Collection entries:
******************************

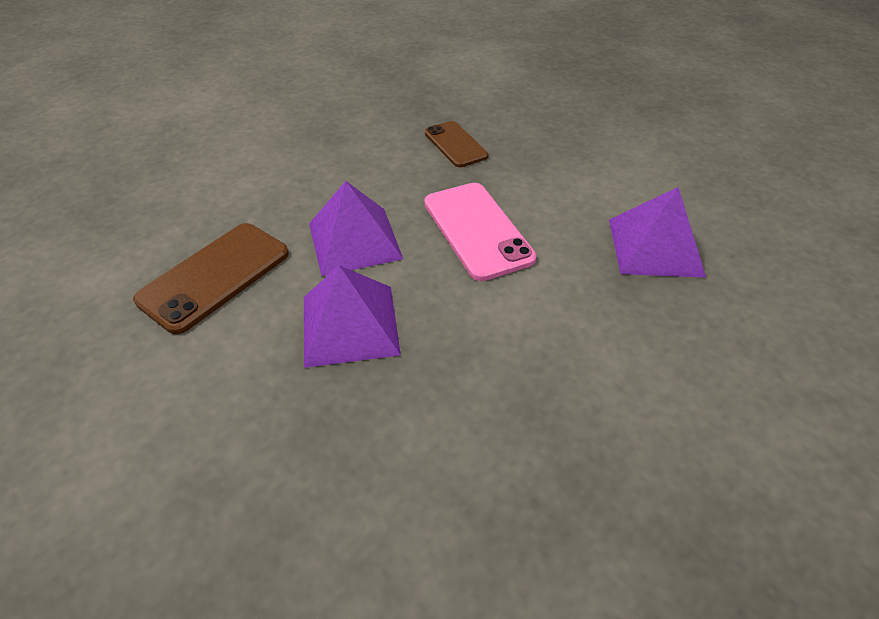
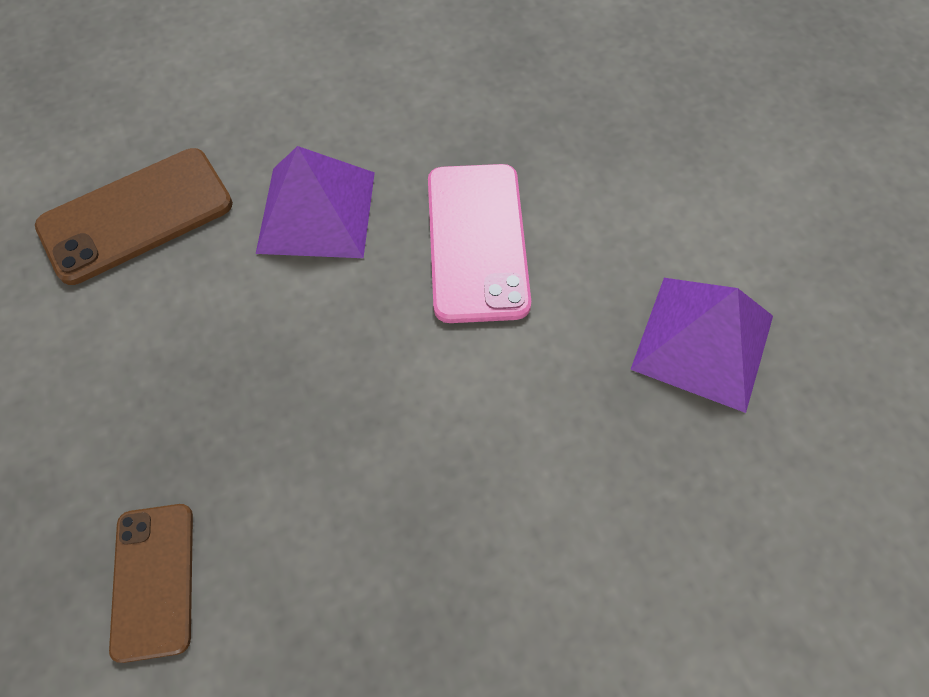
camera: 20 degrees right, 15 degrees up
(350, 325) = (258, 335): purple pyramid -> none
(455, 144) = (518, 88): brown phone -> brown phone (154, 580)

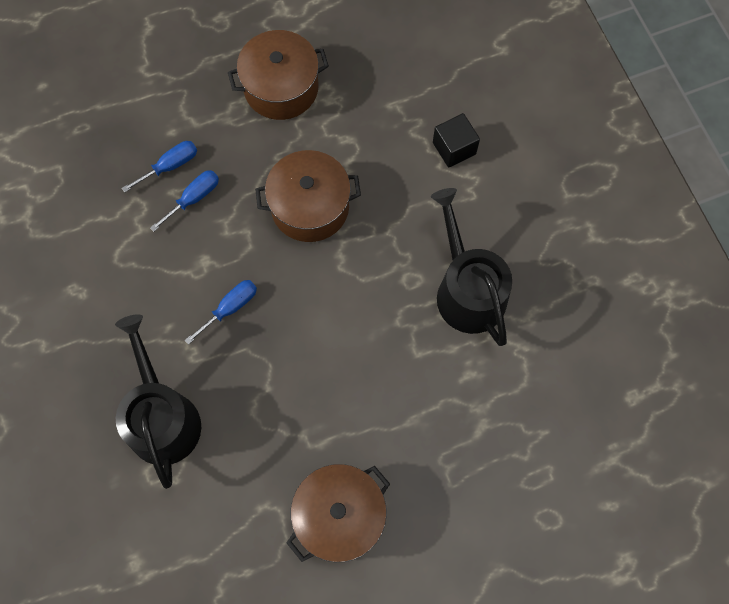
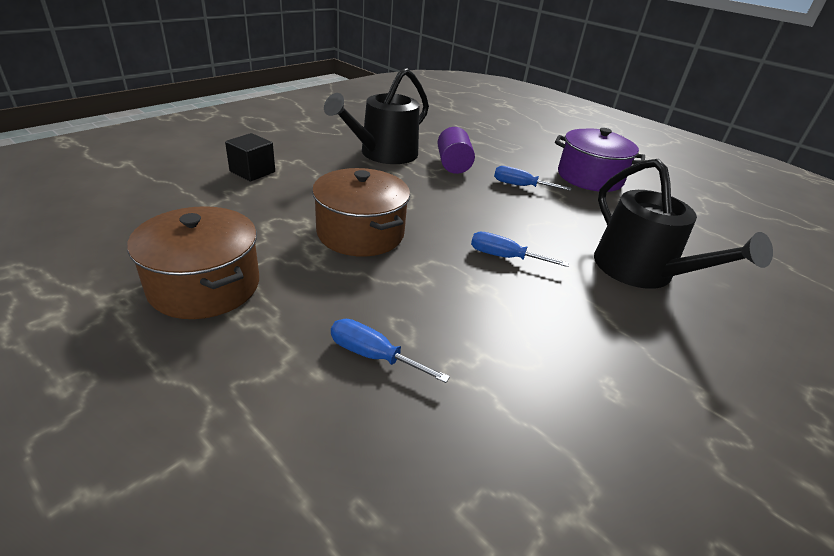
camera: 120 degrees left, 35 degrees down
(162, 417) = (641, 271): black watering can -> black watering can turned 75 degrees counterclockwise
(194, 198) = (405, 318): blue screwdriver -> blue screwdriver (520, 186)
(339, 516) = (590, 177): brown pot -> purple pot
(418, 358) = (453, 165): none -> purple cylinder

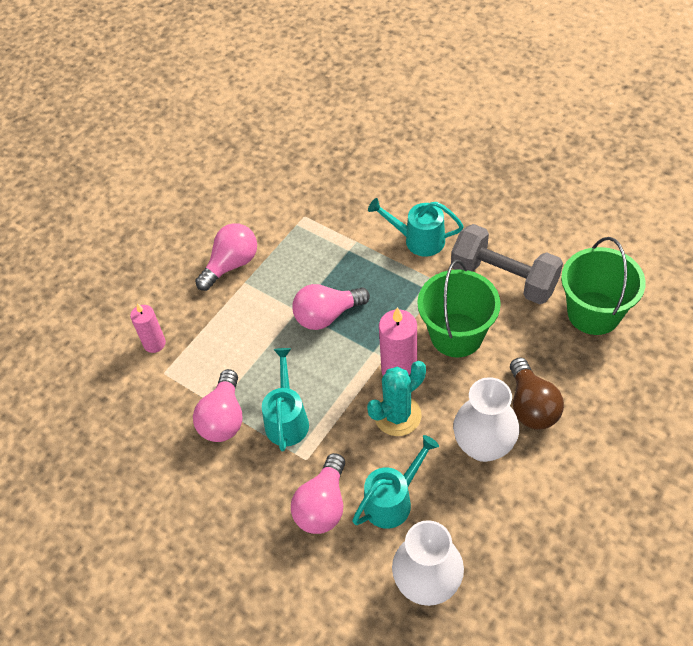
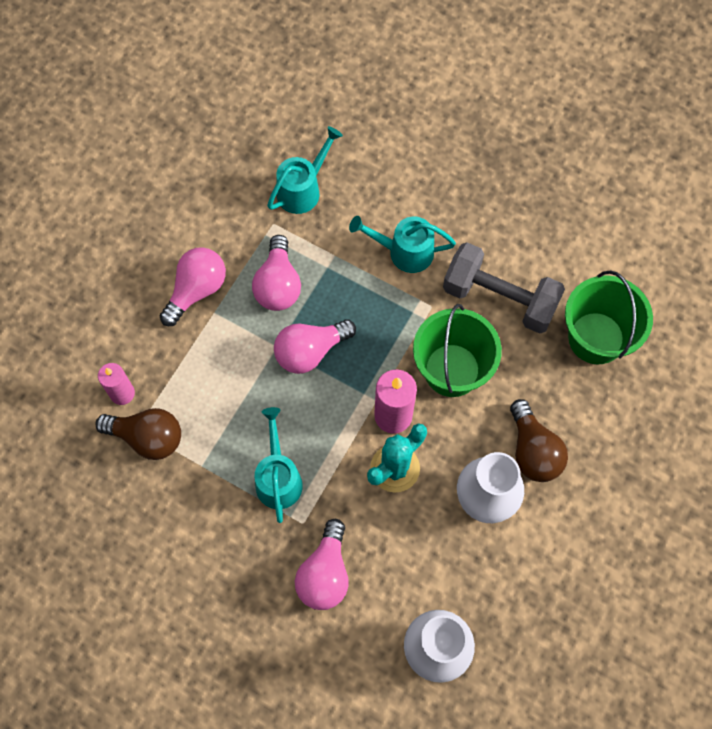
camera: 10 degrees left, 15 degrees up
(171, 380) = (147, 437): none -> brown light bulb
(223, 418) = (210, 480): pink light bulb -> pink light bulb (278, 285)
(393, 500) = (396, 563): turquoise watering can -> turquoise watering can (303, 189)

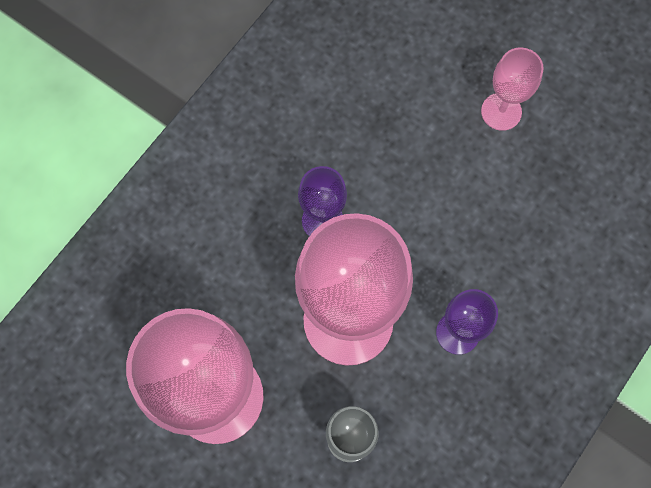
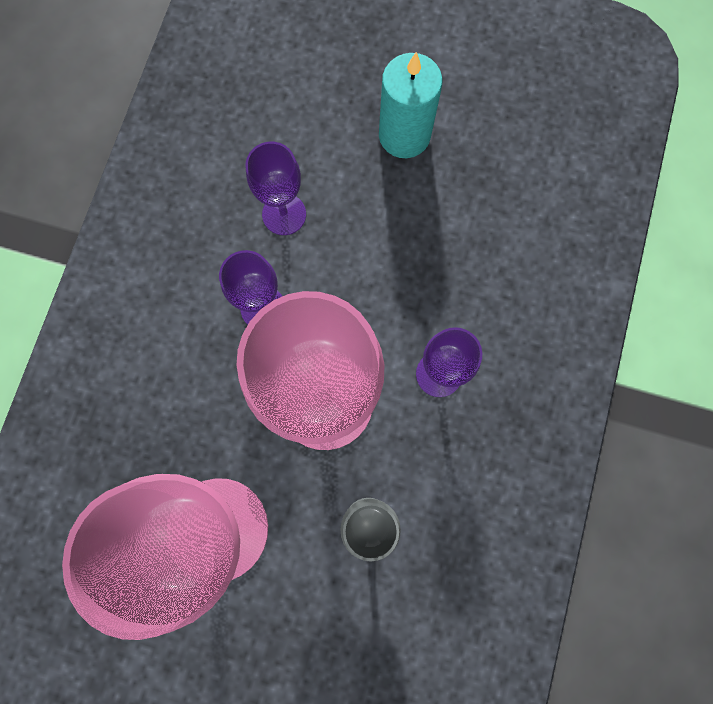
camera: 20 degrees left, 5 degrees up
(369, 145) = (284, 214): none -> purple goblet
(501, 111) = (404, 135): pink goblet -> turquoise candle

******************************

No picture is to appear in the copy; every entry above is otherwise to be printed verbatim.

camera: 20 degrees right, 15 degrees up
(350, 325) = (258, 335): purple pyramid -> none
(455, 144) = (518, 88): brown phone -> brown phone (154, 580)

camera: 120 degrees left, 35 degrees down
(162, 417) = (641, 271): black watering can -> black watering can turned 75 degrees counterclockwise
(194, 198) = (405, 318): blue screwdriver -> blue screwdriver (520, 186)
(339, 516) = (590, 177): brown pot -> purple pot
(418, 358) = (453, 165): none -> purple cylinder

camera: 10 degrees left, 15 degrees up
(171, 380) = (147, 437): none -> brown light bulb
(223, 418) = (210, 480): pink light bulb -> pink light bulb (278, 285)
(393, 500) = (396, 563): turquoise watering can -> turquoise watering can (303, 189)

camera: 20 degrees left, 5 degrees up
(369, 145) = (284, 214): none -> purple goblet
(501, 111) = (404, 135): pink goblet -> turquoise candle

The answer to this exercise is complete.